_EXERCISE INSTRUCTIONS_.
Starting with the first line and ending with the last, transcribe the data exactly.

_DATASET EXTRACT_.

↓↓↓

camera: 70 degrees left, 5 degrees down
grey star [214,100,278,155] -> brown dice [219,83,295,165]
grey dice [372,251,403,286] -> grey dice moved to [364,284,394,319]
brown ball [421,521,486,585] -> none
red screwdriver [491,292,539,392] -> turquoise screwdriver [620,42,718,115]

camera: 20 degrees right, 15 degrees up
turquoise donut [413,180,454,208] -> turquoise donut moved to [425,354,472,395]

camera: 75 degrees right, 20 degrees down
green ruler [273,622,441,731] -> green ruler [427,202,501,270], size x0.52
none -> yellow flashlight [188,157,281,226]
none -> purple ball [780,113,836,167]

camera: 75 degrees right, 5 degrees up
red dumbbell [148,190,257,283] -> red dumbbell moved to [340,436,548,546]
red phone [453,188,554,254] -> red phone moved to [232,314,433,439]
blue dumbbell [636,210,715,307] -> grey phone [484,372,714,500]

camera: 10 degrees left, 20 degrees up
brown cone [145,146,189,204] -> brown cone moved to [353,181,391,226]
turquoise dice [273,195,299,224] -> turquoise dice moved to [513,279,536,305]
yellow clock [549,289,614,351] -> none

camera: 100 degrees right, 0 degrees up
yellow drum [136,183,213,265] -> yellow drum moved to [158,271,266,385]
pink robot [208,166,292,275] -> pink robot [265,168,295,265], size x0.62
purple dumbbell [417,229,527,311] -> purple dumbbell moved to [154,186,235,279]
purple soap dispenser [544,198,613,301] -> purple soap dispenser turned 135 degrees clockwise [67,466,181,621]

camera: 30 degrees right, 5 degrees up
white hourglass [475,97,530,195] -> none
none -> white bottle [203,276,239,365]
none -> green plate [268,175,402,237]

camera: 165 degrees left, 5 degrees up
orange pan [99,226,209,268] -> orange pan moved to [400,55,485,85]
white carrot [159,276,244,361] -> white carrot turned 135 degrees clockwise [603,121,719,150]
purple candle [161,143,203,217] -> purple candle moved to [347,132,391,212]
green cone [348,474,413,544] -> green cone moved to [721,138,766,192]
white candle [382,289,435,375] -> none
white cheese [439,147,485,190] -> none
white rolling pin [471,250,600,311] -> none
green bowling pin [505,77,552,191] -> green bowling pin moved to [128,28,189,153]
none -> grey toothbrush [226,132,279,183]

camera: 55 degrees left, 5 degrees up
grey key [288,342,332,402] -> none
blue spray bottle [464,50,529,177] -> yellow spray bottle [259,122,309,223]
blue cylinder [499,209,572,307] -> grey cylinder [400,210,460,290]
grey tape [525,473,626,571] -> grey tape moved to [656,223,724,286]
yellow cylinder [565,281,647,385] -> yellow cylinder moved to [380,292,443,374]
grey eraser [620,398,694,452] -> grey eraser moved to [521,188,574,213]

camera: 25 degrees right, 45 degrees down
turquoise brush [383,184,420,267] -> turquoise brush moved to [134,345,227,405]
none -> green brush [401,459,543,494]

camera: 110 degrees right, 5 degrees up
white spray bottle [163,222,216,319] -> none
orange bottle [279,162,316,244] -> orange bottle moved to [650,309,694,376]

↑↑↑

_RESULT BELOW_.
camera: 70 degrees left, 5 degrees down
grey star [214,100,278,155] -> brown dice [219,83,295,165]
grey dice [372,251,403,286] -> grey dice moved to [364,284,394,319]
brown ball [421,521,486,585] -> none
red screwdriver [491,292,539,392] -> turquoise screwdriver [620,42,718,115]

camera: 20 degrees right, 15 degrees up
turquoise donut [413,180,454,208] -> turquoise donut moved to [425,354,472,395]

camera: 75 degrees right, 20 degrees down
green ruler [273,622,441,731] -> green ruler [427,202,501,270], size x0.52
none -> yellow flashlight [188,157,281,226]
none -> purple ball [780,113,836,167]

camera: 75 degrees right, 5 degrees up
red dumbbell [148,190,257,283] -> red dumbbell moved to [340,436,548,546]
red phone [453,188,554,254] -> red phone moved to [232,314,433,439]
blue dumbbell [636,210,715,307] -> grey phone [484,372,714,500]

camera: 10 degrees left, 20 degrees up
brown cone [145,146,189,204] -> brown cone moved to [353,181,391,226]
turquoise dice [273,195,299,224] -> turquoise dice moved to [513,279,536,305]
yellow clock [549,289,614,351] -> none

camera: 100 degrees right, 0 degrees up
yellow drum [136,183,213,265] -> yellow drum moved to [158,271,266,385]
pink robot [208,166,292,275] -> pink robot [265,168,295,265], size x0.62
purple dumbbell [417,229,527,311] -> purple dumbbell moved to [154,186,235,279]
purple soap dispenser [544,198,613,301] -> purple soap dispenser turned 135 degrees clockwise [67,466,181,621]

camera: 30 degrees right, 5 degrees up
white hourglass [475,97,530,195] -> none
none -> white bottle [203,276,239,365]
none -> green plate [268,175,402,237]

camera: 165 degrees left, 5 degrees up
orange pan [99,226,209,268] -> orange pan moved to [400,55,485,85]
white carrot [159,276,244,361] -> white carrot turned 135 degrees clockwise [603,121,719,150]
purple candle [161,143,203,217] -> purple candle moved to [347,132,391,212]
green cone [348,474,413,544] -> green cone moved to [721,138,766,192]
white candle [382,289,435,375] -> none
white cheese [439,147,485,190] -> none
white rolling pin [471,250,600,311] -> none
green bowling pin [505,77,552,191] -> green bowling pin moved to [128,28,189,153]
none -> grey toothbrush [226,132,279,183]

camera: 55 degrees left, 5 degrees up
grey key [288,342,332,402] -> none
blue spray bottle [464,50,529,177] -> yellow spray bottle [259,122,309,223]
blue cylinder [499,209,572,307] -> grey cylinder [400,210,460,290]
grey tape [525,473,626,571] -> grey tape moved to [656,223,724,286]
yellow cylinder [565,281,647,385] -> yellow cylinder moved to [380,292,443,374]
grey eraser [620,398,694,452] -> grey eraser moved to [521,188,574,213]

camera: 25 degrees right, 45 degrees down
turquoise brush [383,184,420,267] -> turquoise brush moved to [134,345,227,405]
none -> green brush [401,459,543,494]

camera: 110 degrees right, 5 degrees up
white spray bottle [163,222,216,319] -> none
orange bottle [279,162,316,244] -> orange bottle moved to [650,309,694,376]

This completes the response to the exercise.